Set out exactly, line by line, the stretch of data below that begins at the line containing "PURPLE DUMBBELL" and ends at the line containing "PURPLE BOWLING PIN (2nd from left)", with both ends kept.

**DATA IN THIS EXERCISE**.
+---+
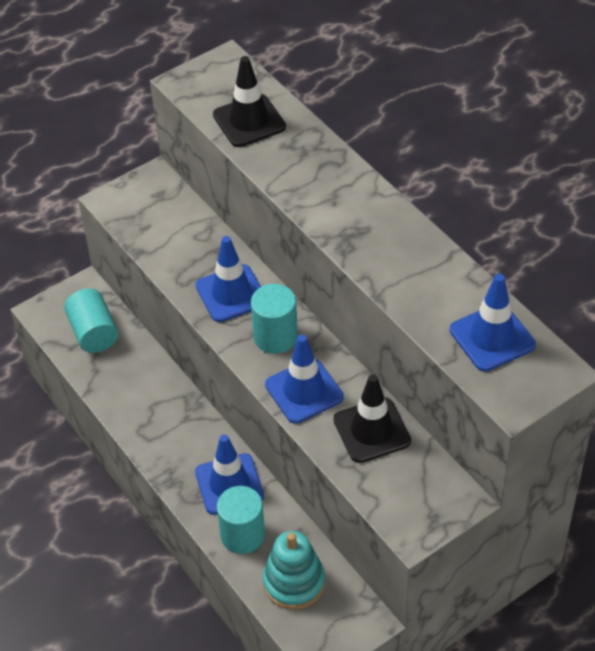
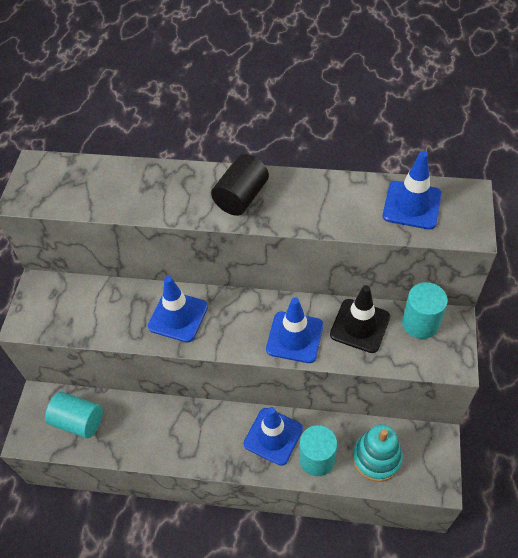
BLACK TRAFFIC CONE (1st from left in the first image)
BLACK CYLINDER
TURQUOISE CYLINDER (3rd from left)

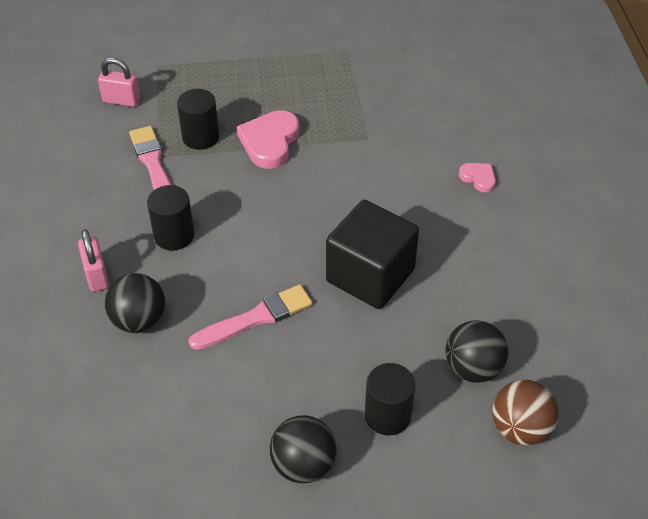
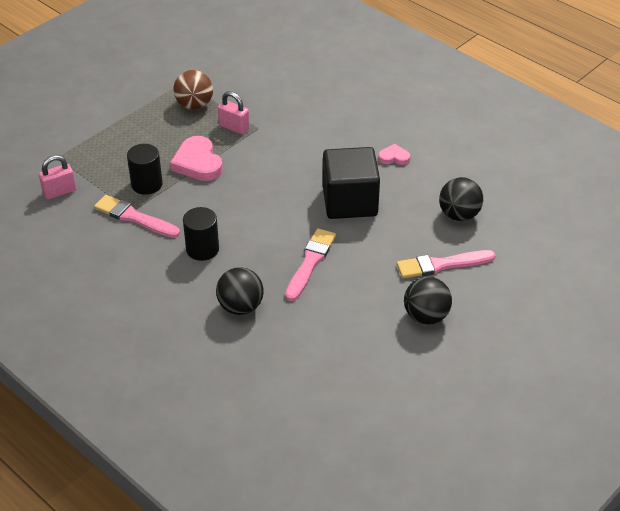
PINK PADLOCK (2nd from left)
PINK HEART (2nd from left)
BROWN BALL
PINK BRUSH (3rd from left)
+---+
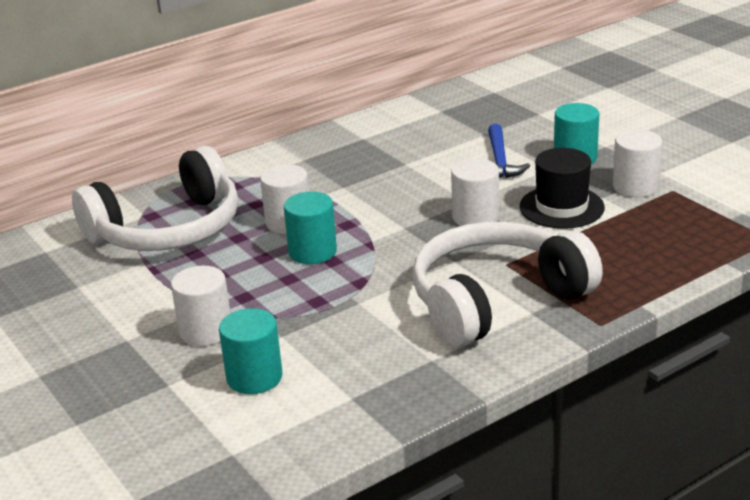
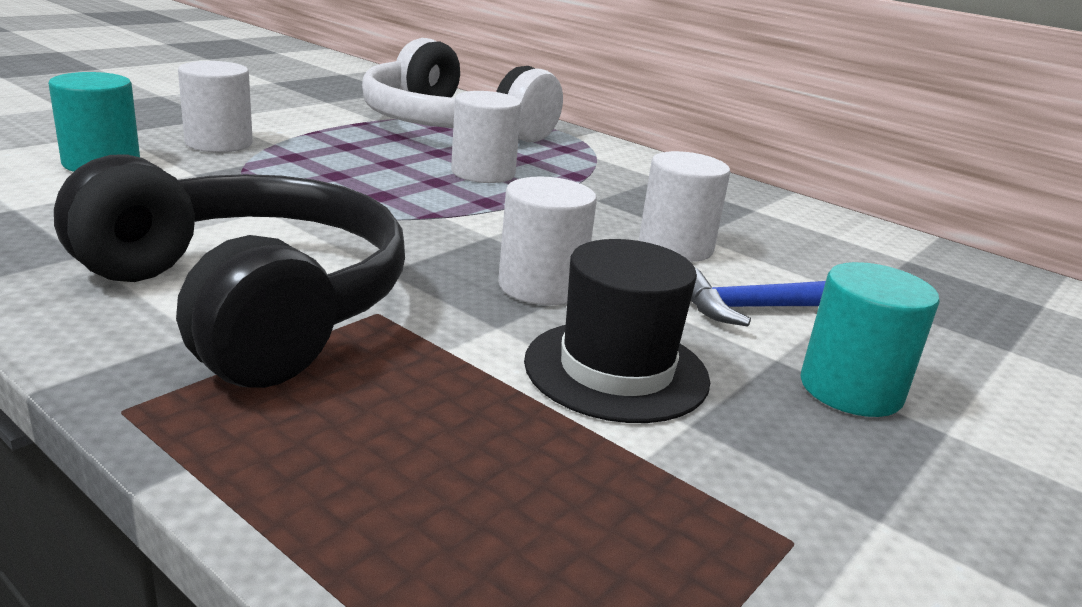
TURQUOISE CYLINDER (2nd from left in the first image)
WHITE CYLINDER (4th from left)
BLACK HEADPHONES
+---+
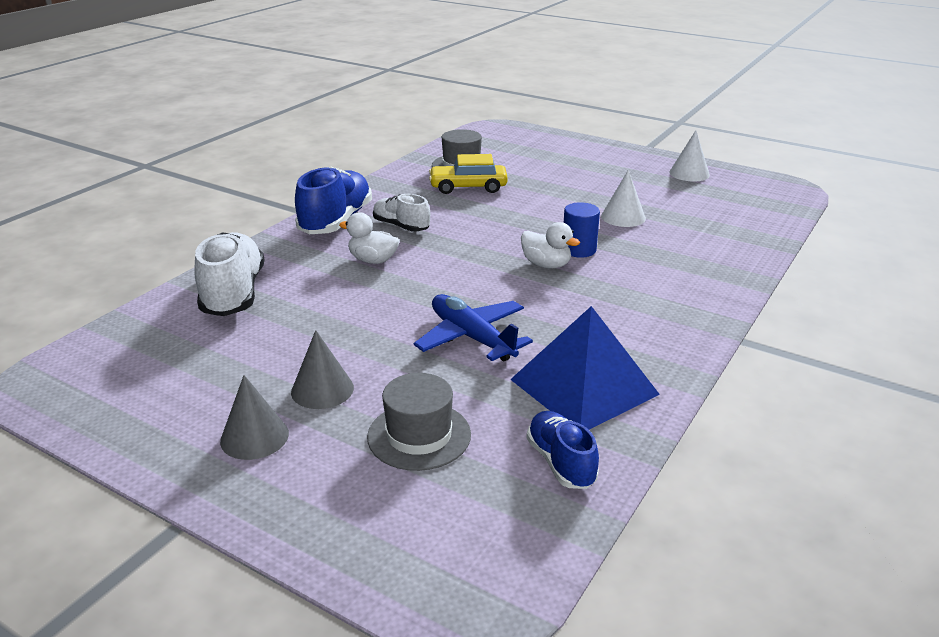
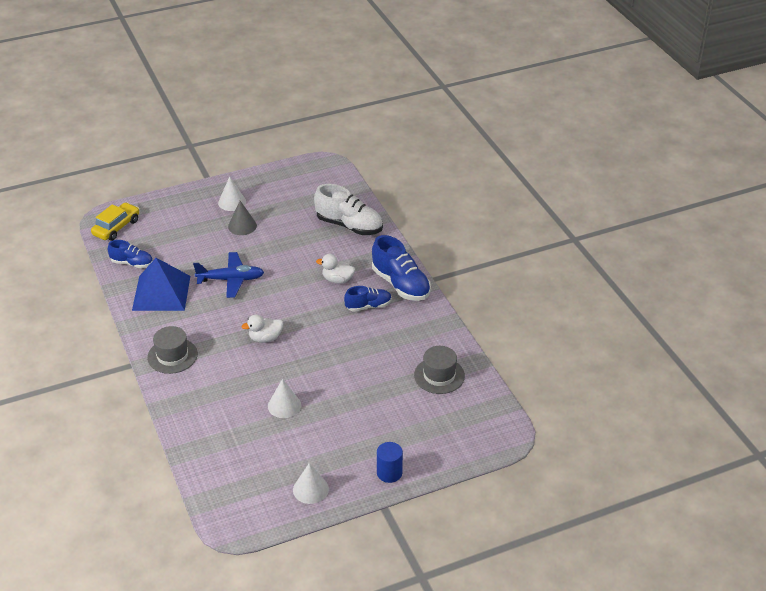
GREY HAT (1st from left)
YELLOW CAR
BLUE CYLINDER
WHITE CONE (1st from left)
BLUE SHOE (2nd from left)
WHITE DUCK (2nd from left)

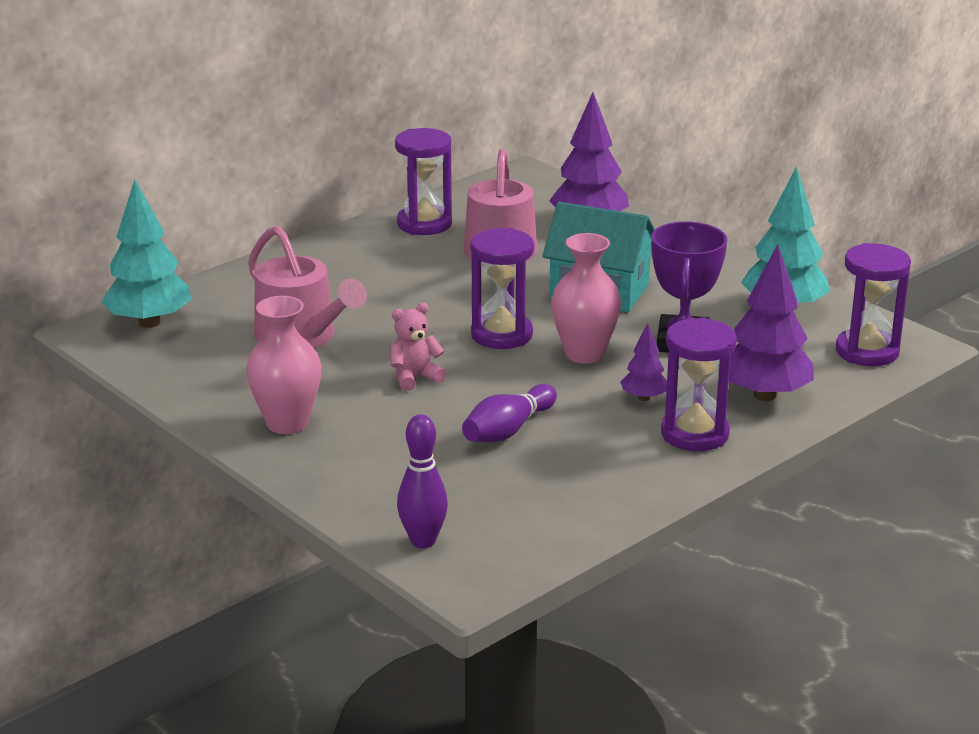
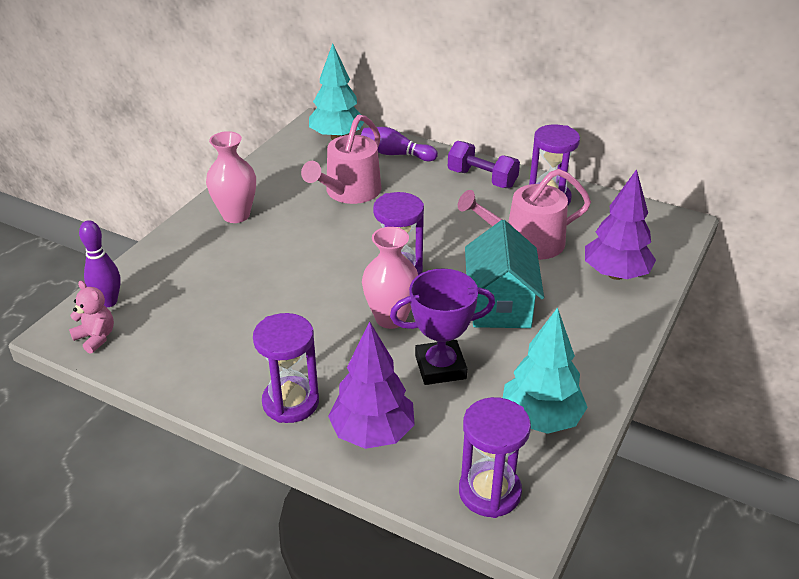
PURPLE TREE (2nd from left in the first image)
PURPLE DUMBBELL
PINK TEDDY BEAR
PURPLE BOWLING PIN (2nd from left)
+---+
**RESPONSE TO THIS EXERCISE**.
PURPLE DUMBBELL
PINK TEDDY BEAR
PURPLE BOWLING PIN (2nd from left)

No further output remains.